### Directions for this task
Look through the records below for the line with "C201: 4.7uF (plus" and the line with "D7: diode 1N4004 (A CMP, K GND) -> none", then return those lines and all lines between, exactly.

### The records
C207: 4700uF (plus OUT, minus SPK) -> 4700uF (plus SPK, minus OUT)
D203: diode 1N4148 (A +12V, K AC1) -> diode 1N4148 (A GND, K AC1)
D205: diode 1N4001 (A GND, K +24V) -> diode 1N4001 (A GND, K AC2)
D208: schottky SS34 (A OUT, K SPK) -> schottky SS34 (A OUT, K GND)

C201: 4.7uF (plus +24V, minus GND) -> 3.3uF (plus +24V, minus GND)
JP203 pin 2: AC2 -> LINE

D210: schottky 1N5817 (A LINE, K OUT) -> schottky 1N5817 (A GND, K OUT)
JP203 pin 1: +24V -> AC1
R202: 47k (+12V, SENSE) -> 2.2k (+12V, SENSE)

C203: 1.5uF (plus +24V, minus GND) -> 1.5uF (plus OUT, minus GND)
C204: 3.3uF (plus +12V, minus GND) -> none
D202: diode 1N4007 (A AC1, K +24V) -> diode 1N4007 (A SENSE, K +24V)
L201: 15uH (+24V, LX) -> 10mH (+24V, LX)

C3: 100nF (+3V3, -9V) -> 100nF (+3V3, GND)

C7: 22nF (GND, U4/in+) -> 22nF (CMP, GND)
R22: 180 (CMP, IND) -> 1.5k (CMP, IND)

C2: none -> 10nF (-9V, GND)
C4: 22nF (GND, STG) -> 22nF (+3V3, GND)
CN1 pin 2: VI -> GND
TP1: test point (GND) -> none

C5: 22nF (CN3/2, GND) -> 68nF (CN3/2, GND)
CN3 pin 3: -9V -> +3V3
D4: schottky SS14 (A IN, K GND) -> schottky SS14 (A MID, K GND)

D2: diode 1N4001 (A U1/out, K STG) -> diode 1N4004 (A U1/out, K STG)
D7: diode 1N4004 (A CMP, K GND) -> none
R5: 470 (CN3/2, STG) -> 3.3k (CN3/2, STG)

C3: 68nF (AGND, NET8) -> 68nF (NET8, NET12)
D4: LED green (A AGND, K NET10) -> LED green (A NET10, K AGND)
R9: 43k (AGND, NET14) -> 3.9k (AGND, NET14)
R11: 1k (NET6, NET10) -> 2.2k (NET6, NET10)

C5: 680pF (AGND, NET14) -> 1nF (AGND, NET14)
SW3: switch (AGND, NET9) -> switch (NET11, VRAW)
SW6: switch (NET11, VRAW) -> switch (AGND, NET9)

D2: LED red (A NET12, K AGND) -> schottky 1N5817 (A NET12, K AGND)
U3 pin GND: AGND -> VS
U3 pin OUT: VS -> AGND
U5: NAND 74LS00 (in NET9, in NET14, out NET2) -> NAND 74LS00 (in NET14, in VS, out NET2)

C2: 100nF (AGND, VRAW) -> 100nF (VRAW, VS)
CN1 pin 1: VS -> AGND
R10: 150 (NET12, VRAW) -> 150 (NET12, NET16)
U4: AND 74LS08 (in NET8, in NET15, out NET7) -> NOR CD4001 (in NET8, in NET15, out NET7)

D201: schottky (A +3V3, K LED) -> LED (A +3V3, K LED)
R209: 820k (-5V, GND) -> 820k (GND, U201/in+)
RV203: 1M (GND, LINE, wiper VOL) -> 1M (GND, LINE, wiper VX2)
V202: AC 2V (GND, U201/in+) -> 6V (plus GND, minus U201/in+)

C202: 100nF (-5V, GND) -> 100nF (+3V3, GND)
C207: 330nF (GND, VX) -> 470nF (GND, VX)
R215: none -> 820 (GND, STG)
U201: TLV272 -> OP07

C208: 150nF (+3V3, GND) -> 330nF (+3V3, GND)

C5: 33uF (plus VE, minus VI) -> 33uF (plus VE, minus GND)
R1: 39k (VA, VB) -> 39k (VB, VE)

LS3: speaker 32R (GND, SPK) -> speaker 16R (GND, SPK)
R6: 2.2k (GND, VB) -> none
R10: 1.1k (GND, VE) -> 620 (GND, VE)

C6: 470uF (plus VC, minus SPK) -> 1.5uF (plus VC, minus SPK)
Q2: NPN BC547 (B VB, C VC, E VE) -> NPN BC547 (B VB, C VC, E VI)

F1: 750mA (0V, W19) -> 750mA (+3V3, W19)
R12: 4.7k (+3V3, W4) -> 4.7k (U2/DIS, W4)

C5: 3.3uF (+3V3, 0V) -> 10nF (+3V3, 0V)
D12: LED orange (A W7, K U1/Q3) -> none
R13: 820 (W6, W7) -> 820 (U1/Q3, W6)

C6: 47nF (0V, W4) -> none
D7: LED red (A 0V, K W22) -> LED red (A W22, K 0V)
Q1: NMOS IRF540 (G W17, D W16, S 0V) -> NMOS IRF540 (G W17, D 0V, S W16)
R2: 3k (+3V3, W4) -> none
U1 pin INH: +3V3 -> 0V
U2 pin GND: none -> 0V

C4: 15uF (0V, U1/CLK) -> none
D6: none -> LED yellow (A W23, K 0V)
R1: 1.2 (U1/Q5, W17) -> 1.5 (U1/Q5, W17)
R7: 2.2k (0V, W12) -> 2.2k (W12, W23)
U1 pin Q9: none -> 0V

### Answer below
C201: 4.7uF (plus +24V, minus GND) -> 3.3uF (plus +24V, minus GND)
JP203 pin 2: AC2 -> LINE

D210: schottky 1N5817 (A LINE, K OUT) -> schottky 1N5817 (A GND, K OUT)
JP203 pin 1: +24V -> AC1
R202: 47k (+12V, SENSE) -> 2.2k (+12V, SENSE)

C203: 1.5uF (plus +24V, minus GND) -> 1.5uF (plus OUT, minus GND)
C204: 3.3uF (plus +12V, minus GND) -> none
D202: diode 1N4007 (A AC1, K +24V) -> diode 1N4007 (A SENSE, K +24V)
L201: 15uH (+24V, LX) -> 10mH (+24V, LX)

C3: 100nF (+3V3, -9V) -> 100nF (+3V3, GND)

C7: 22nF (GND, U4/in+) -> 22nF (CMP, GND)
R22: 180 (CMP, IND) -> 1.5k (CMP, IND)

C2: none -> 10nF (-9V, GND)
C4: 22nF (GND, STG) -> 22nF (+3V3, GND)
CN1 pin 2: VI -> GND
TP1: test point (GND) -> none

C5: 22nF (CN3/2, GND) -> 68nF (CN3/2, GND)
CN3 pin 3: -9V -> +3V3
D4: schottky SS14 (A IN, K GND) -> schottky SS14 (A MID, K GND)

D2: diode 1N4001 (A U1/out, K STG) -> diode 1N4004 (A U1/out, K STG)
D7: diode 1N4004 (A CMP, K GND) -> none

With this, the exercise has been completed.